─── Data listing

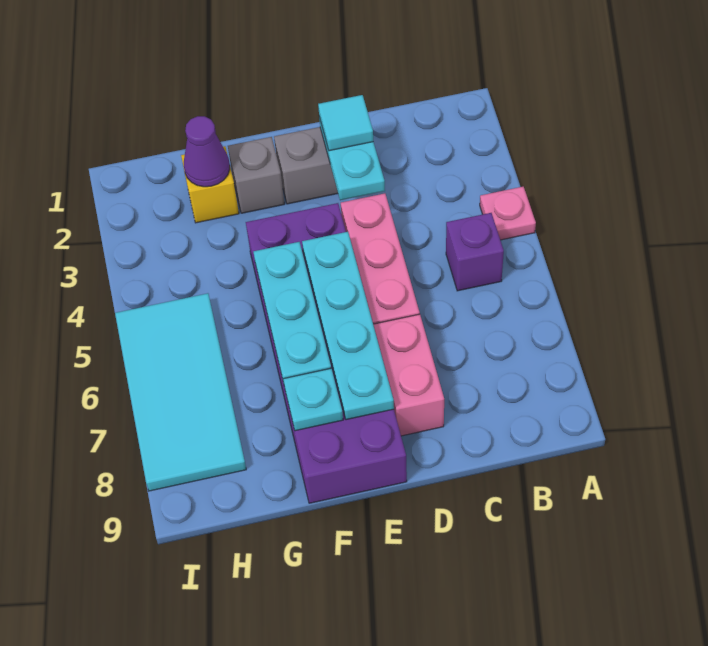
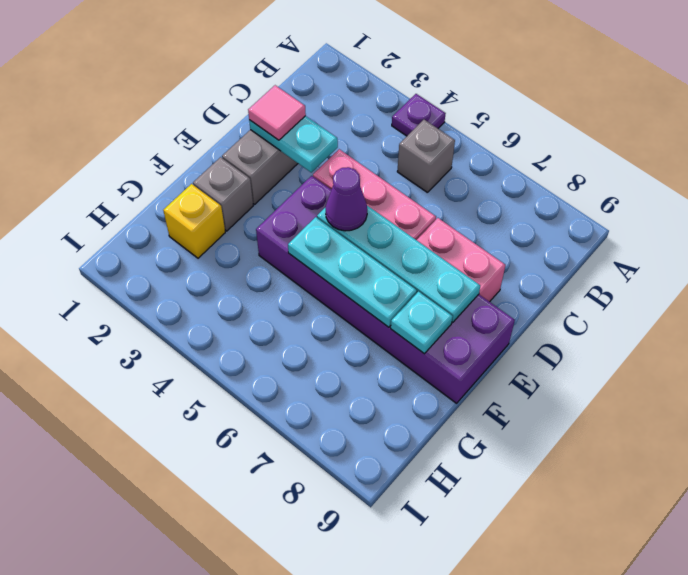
pink plate A4 level 1 -> purple plate A4 level 1
purple brick B5 level 1 -> grey brick B5 level 1
cyan tile D2 level 3 -> pink tile D2 level 3
purple cone G2 level 2 -> purple cone E5 level 3
cyan tile H5:I8 level 1 -> none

──────

◆ **What the exercise asks**
All of the records must come back exactly as they stand, minus every picture.

◆ **Your solution**
pink plate A4 level 1 -> purple plate A4 level 1
purple brick B5 level 1 -> grey brick B5 level 1
cyan tile D2 level 3 -> pink tile D2 level 3
purple cone G2 level 2 -> purple cone E5 level 3
cyan tile H5:I8 level 1 -> none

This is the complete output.